Using the records below, quote only the span that opens with the line containing "LED pin SIG: D3 -> D5" and closes with the line containing "DIGITS1 pin CLK: D3 -> D13", exactly and inclusively.

※

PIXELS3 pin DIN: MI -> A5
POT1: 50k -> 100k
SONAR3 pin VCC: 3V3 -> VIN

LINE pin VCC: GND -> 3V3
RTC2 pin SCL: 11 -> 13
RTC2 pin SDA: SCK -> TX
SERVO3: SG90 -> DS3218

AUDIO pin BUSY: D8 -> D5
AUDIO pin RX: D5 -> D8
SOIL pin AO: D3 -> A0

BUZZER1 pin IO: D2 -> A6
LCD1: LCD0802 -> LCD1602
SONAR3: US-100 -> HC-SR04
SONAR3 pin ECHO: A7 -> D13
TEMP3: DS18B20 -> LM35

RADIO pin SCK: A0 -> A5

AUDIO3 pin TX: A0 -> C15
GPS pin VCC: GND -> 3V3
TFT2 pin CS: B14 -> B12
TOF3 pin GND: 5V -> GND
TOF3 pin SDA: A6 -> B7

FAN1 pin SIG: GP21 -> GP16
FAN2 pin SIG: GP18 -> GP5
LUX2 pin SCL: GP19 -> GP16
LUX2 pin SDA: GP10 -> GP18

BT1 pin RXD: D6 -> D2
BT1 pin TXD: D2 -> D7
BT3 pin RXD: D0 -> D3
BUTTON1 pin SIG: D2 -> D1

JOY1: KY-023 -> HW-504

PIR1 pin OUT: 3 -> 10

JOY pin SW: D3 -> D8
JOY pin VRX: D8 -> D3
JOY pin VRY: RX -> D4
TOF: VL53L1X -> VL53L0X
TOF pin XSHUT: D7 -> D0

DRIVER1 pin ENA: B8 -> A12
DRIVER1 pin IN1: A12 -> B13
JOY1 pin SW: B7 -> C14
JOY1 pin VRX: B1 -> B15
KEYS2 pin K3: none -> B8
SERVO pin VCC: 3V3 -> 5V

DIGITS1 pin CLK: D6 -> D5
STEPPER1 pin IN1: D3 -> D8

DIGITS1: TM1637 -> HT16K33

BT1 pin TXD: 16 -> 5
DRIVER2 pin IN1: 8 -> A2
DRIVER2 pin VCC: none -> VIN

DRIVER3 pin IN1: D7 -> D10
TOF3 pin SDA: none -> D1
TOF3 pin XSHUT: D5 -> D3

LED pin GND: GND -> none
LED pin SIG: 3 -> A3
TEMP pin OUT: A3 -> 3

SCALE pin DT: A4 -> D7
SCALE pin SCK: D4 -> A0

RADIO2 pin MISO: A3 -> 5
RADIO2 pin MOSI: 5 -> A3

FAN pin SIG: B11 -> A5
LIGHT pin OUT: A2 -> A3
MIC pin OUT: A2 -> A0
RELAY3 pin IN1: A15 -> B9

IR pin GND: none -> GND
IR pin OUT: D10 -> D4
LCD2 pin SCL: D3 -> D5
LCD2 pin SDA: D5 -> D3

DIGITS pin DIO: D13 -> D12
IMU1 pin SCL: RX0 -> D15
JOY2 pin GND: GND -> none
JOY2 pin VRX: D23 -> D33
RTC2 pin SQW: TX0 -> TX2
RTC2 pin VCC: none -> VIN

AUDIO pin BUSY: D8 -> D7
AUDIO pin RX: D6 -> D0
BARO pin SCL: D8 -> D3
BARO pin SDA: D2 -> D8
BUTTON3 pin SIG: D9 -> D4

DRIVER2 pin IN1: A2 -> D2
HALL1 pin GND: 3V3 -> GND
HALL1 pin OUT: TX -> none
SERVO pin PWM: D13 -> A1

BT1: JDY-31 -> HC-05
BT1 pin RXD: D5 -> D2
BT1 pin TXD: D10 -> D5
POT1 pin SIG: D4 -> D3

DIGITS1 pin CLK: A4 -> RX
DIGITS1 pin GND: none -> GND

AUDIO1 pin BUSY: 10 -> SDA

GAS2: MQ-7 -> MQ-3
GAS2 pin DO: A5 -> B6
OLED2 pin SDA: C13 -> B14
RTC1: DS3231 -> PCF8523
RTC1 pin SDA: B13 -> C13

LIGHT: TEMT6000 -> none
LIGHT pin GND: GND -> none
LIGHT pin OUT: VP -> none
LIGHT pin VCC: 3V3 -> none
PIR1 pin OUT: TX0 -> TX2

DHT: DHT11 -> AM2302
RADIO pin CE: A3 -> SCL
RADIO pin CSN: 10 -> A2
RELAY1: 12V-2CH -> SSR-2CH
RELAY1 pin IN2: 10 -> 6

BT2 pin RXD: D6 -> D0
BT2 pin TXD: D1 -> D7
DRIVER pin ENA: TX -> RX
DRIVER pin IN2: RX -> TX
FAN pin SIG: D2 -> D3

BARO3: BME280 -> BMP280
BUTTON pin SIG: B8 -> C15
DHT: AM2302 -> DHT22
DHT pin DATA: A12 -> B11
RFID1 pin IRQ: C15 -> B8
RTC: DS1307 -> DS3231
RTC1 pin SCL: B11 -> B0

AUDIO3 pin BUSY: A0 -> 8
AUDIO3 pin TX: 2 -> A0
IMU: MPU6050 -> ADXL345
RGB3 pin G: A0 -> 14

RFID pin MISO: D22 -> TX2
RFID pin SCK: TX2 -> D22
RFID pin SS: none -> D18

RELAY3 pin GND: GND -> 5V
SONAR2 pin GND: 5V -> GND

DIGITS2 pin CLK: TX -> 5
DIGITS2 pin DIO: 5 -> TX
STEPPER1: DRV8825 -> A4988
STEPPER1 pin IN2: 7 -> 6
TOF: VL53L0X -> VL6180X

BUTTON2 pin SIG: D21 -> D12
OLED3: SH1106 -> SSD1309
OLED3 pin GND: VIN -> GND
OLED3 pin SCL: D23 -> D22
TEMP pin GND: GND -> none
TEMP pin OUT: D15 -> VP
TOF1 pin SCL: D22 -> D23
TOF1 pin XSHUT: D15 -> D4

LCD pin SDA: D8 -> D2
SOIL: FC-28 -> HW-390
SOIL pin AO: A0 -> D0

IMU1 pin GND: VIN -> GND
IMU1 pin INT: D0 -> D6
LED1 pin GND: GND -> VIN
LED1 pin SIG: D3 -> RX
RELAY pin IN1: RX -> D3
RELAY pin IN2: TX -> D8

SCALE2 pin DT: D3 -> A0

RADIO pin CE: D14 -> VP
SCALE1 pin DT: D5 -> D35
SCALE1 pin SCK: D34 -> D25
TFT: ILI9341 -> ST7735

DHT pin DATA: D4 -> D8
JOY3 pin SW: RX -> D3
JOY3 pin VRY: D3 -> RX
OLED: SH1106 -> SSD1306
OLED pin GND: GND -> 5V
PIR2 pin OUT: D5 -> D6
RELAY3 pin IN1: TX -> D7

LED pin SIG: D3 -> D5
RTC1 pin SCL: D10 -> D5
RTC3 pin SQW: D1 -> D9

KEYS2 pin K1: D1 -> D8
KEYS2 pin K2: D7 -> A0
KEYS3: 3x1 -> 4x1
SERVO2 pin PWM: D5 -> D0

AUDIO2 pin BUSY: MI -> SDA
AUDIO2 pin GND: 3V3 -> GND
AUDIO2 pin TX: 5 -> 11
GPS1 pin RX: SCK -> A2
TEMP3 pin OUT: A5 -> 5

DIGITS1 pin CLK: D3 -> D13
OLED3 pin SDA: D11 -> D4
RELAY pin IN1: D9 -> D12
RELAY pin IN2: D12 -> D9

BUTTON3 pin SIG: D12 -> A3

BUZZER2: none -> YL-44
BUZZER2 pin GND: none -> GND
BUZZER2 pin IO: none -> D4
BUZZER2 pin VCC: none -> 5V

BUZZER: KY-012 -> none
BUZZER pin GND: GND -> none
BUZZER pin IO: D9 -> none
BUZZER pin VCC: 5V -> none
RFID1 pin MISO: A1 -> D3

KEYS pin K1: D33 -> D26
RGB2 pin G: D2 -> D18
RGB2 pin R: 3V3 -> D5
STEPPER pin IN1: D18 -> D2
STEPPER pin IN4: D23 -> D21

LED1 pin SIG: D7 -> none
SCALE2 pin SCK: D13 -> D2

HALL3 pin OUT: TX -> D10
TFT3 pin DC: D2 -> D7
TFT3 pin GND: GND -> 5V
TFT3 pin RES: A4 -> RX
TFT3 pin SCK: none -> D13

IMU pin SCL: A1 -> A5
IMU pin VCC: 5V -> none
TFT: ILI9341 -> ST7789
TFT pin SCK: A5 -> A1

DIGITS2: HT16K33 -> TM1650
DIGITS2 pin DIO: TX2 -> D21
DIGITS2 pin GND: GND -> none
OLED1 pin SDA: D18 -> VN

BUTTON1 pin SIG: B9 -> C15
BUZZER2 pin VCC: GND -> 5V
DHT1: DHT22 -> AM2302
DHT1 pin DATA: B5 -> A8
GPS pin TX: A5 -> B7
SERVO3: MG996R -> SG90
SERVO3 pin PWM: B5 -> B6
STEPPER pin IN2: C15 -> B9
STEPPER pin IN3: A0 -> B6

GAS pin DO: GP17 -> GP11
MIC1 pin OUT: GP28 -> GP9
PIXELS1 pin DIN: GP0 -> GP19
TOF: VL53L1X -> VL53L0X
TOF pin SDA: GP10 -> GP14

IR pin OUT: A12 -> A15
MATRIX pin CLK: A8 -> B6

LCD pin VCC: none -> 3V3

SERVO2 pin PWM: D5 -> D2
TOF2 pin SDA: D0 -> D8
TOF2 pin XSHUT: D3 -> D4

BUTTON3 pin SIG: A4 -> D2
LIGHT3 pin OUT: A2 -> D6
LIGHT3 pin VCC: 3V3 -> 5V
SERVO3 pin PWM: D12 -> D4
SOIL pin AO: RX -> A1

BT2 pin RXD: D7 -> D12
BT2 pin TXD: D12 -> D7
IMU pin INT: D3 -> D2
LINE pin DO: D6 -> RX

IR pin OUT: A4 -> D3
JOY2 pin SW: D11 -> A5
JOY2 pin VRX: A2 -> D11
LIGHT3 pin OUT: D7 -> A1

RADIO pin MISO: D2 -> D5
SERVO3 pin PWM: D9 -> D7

※

• [Task output]:
LED pin SIG: D3 -> D5
RTC1 pin SCL: D10 -> D5
RTC3 pin SQW: D1 -> D9

KEYS2 pin K1: D1 -> D8
KEYS2 pin K2: D7 -> A0
KEYS3: 3x1 -> 4x1
SERVO2 pin PWM: D5 -> D0

AUDIO2 pin BUSY: MI -> SDA
AUDIO2 pin GND: 3V3 -> GND
AUDIO2 pin TX: 5 -> 11
GPS1 pin RX: SCK -> A2
TEMP3 pin OUT: A5 -> 5

DIGITS1 pin CLK: D3 -> D13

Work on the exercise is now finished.